Data supplied:
==============================

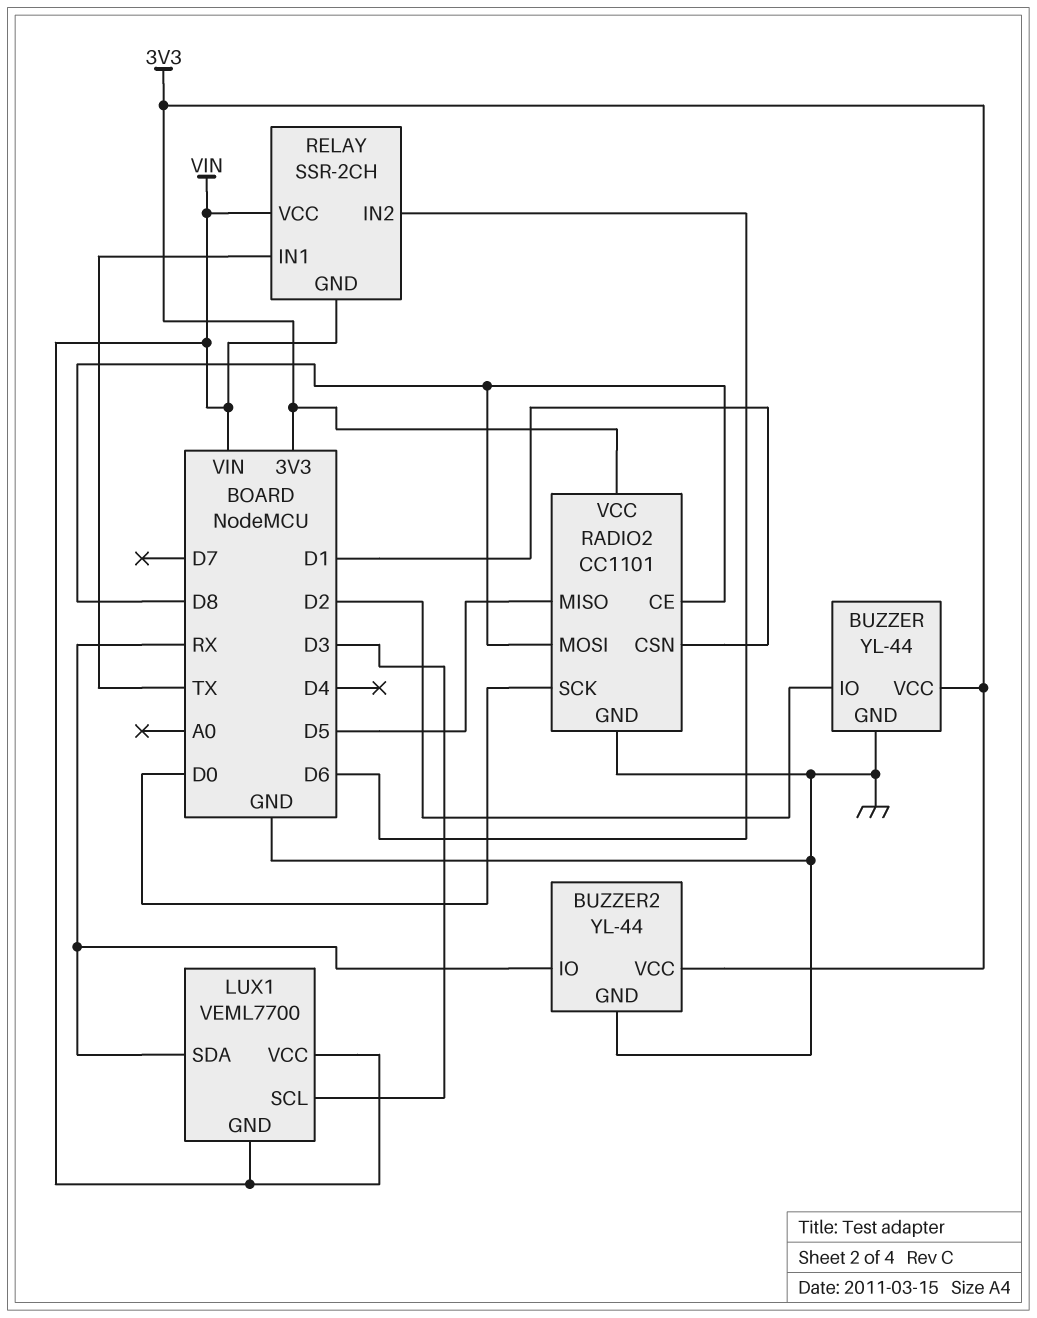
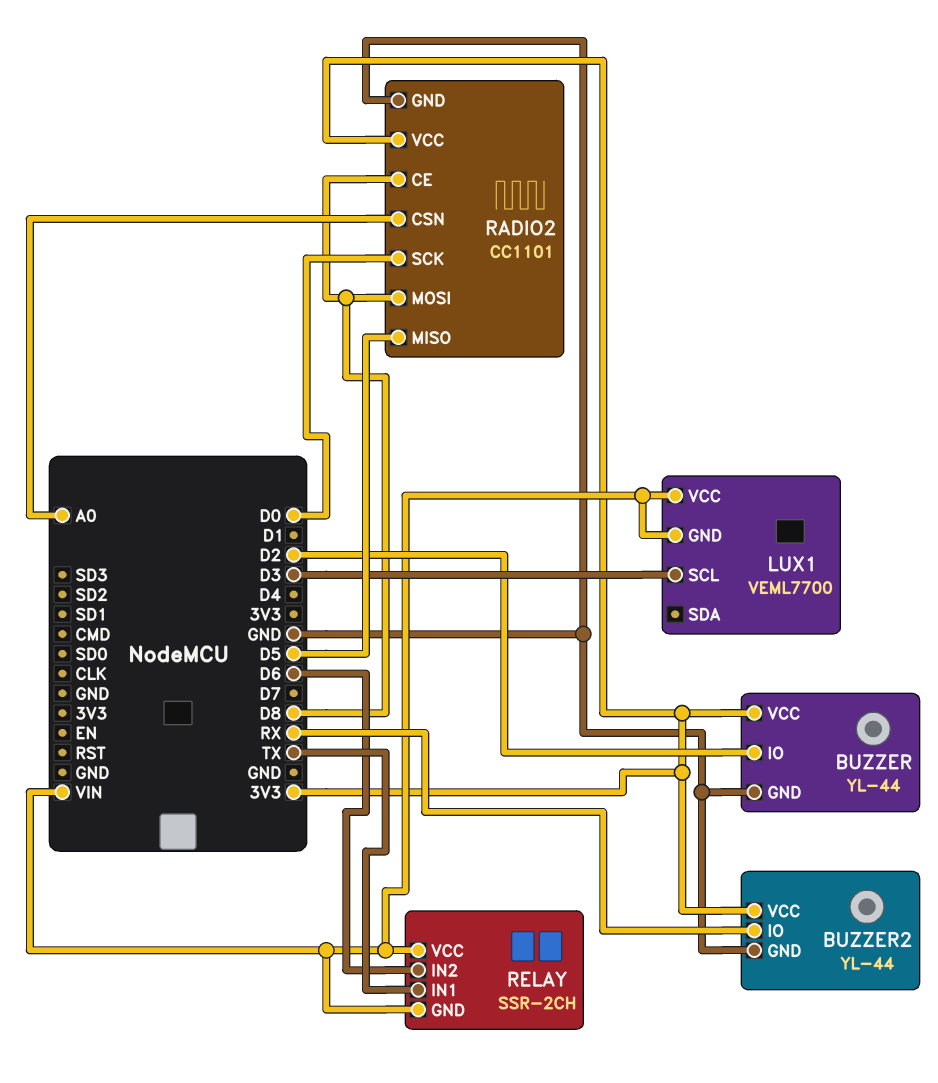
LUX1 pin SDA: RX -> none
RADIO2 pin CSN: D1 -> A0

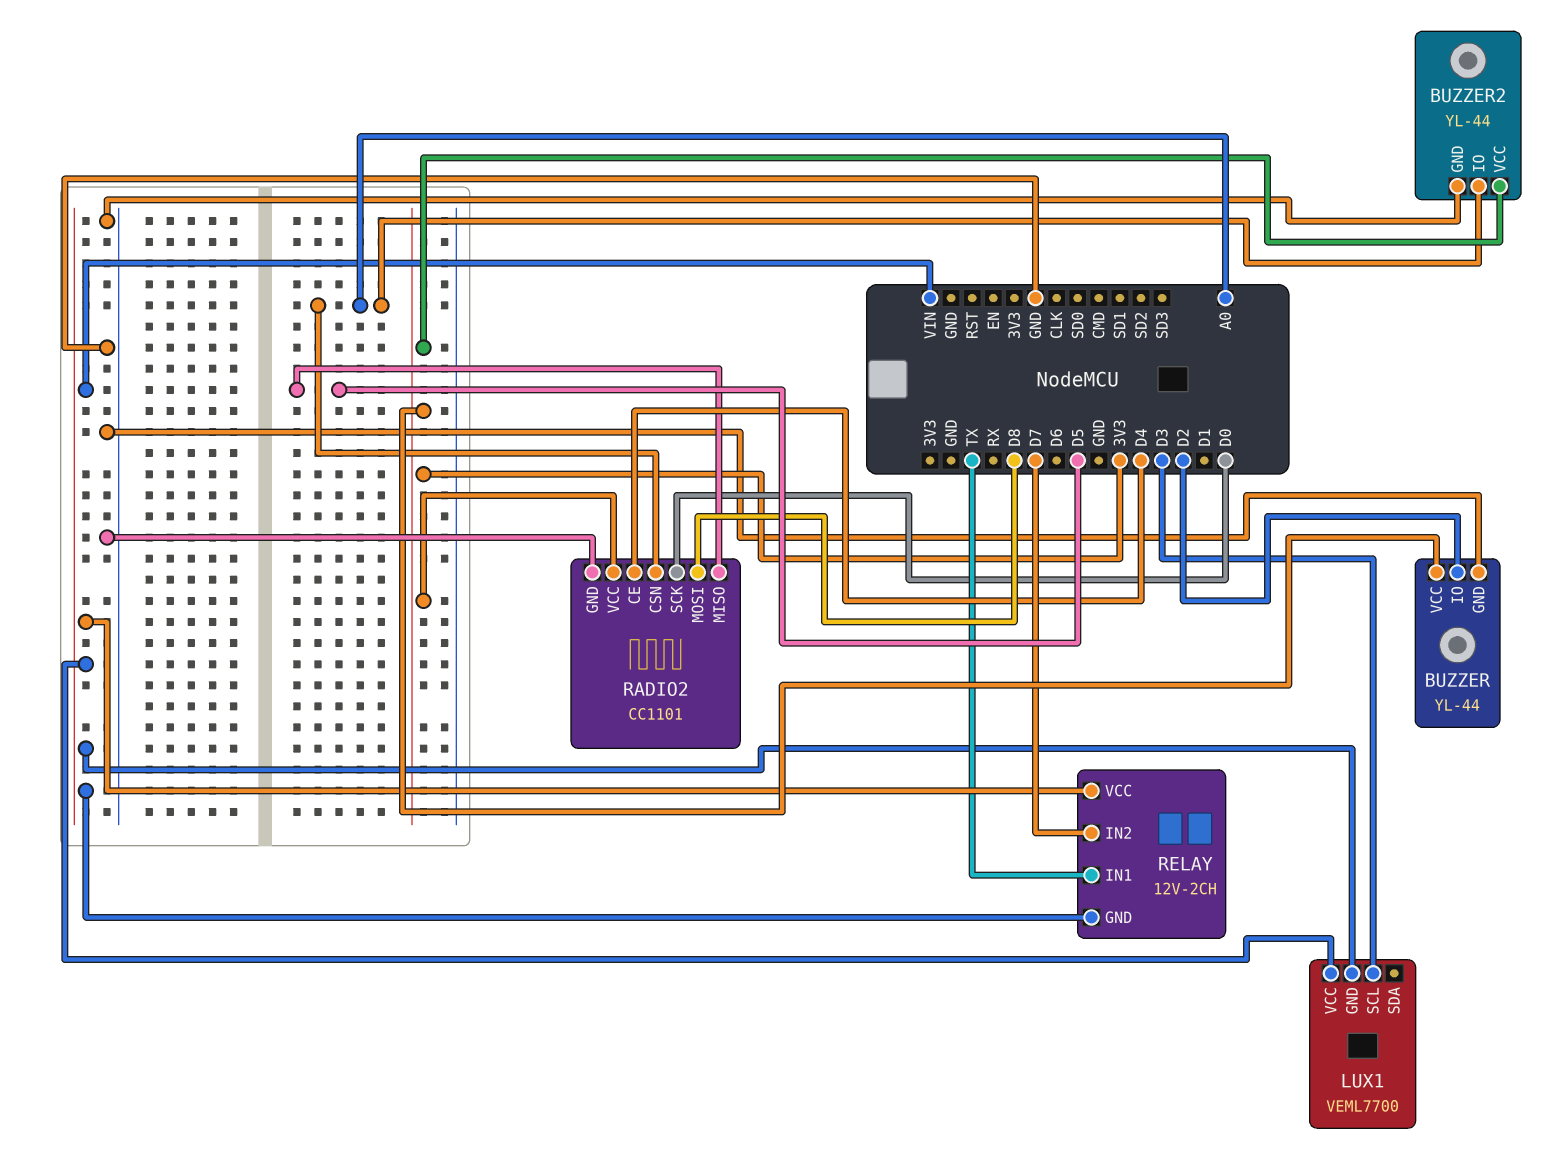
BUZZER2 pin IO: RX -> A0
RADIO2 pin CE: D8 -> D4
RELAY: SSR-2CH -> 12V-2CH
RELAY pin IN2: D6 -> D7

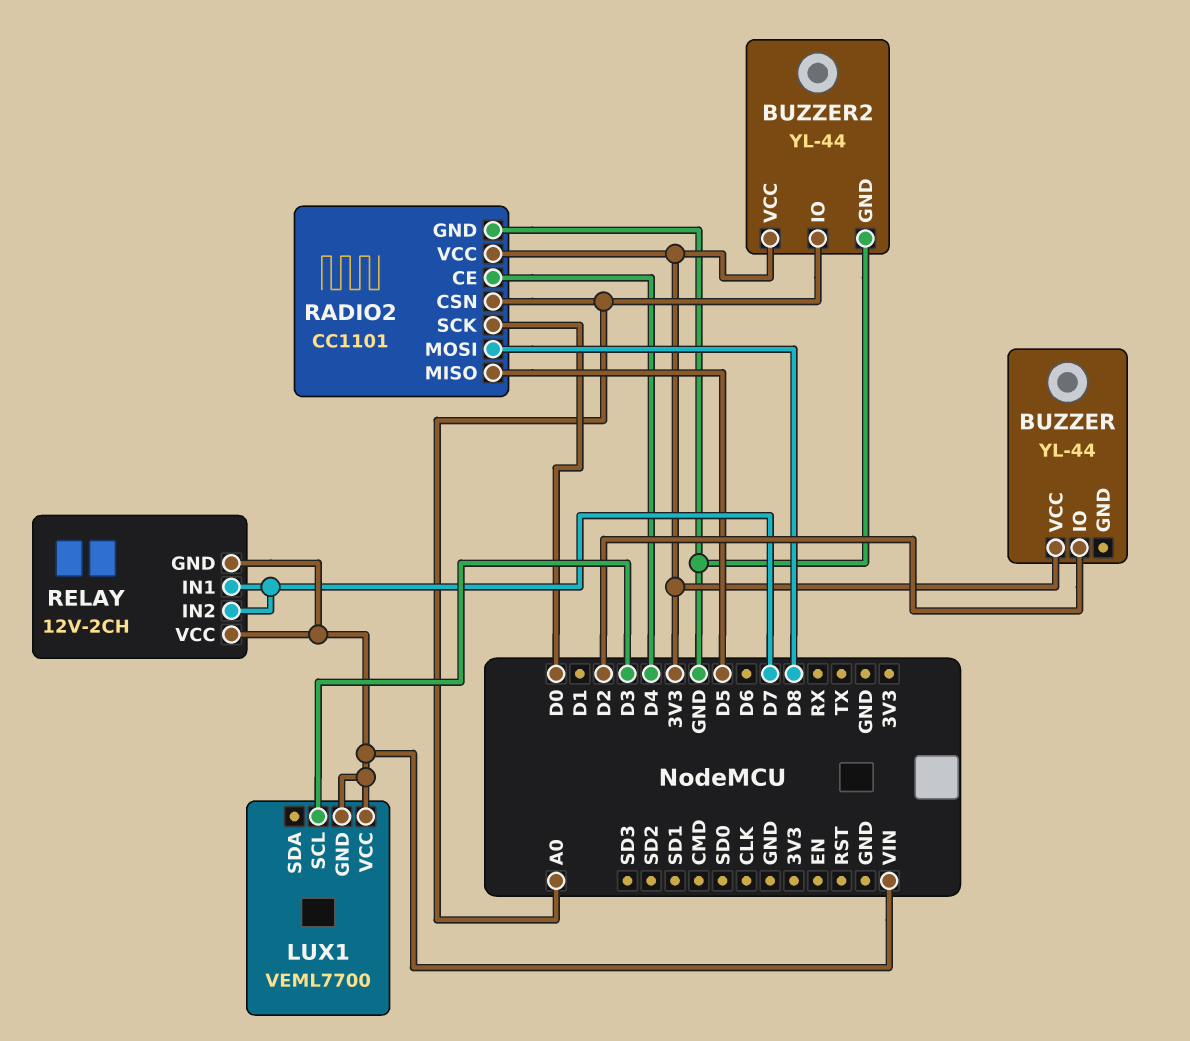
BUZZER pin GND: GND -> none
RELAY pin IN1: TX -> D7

==============================

What the exercise asks: Each line of the data that holds "none" should be copied.

Response to this task:
LUX1 pin SDA: RX -> none
BUZZER pin GND: GND -> none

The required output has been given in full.